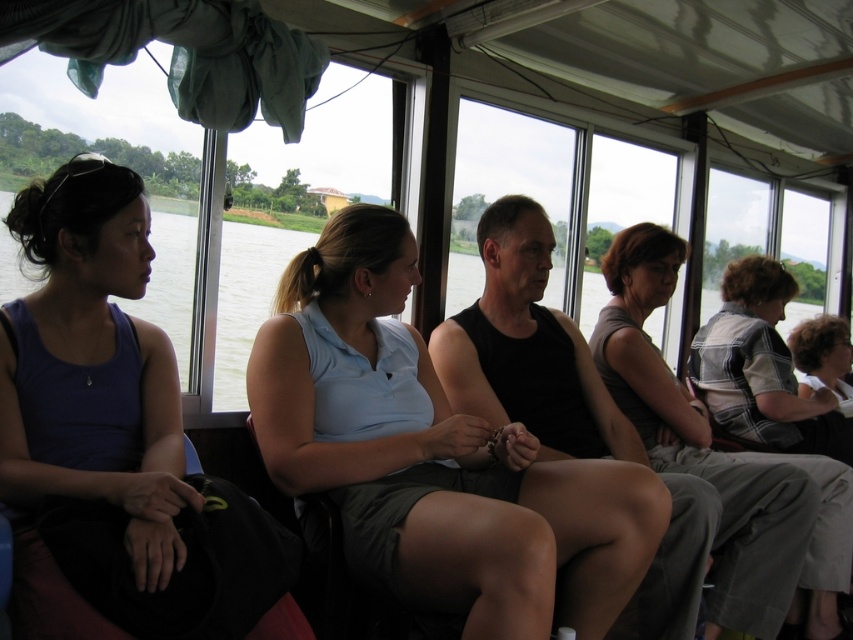
Looking at this image, you are a photographer trying to capture a candid shot of the light blue fabric shirt at center and the gray fabric skirt at center. Which clothing item would you need to frame more broadly in your shot?

The light blue fabric shirt at center has a larger width than the gray fabric skirt at center, so you would need to frame the light blue fabric shirt at center more broadly to accommodate its greater width.

You are a photographer taking a picture of the matte purple tank top at left and the denim jacket at right through the boat window. Which object should you focus on first to ensure both are in frame?

The matte purple tank top at left is much taller than the denim jacket at right, so you should focus on the matte purple tank top at left first to ensure both are in frame.

You are a photographer trying to capture a candid shot of the matte purple tank top at left and the denim jacket at right. Since you want to ensure both items are in focus, you need to know their relative sizes. Which item has a smaller width?

The matte purple tank top at left has a smaller width than the denim jacket at right.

==================================================

Can you quote the part of the material that opens with the line containing "a smaller width?" and runs to the end of the material, both ends included, word for word?

EXPECTED OUTPUT>
You are a photographer trying to capture a candid shot of the matte purple tank top at left and the denim jacket at right. Since you want to ensure both items are in focus, you need to know their relative sizes. Which item has a smaller width?

The matte purple tank top at left has a smaller width than the denim jacket at right.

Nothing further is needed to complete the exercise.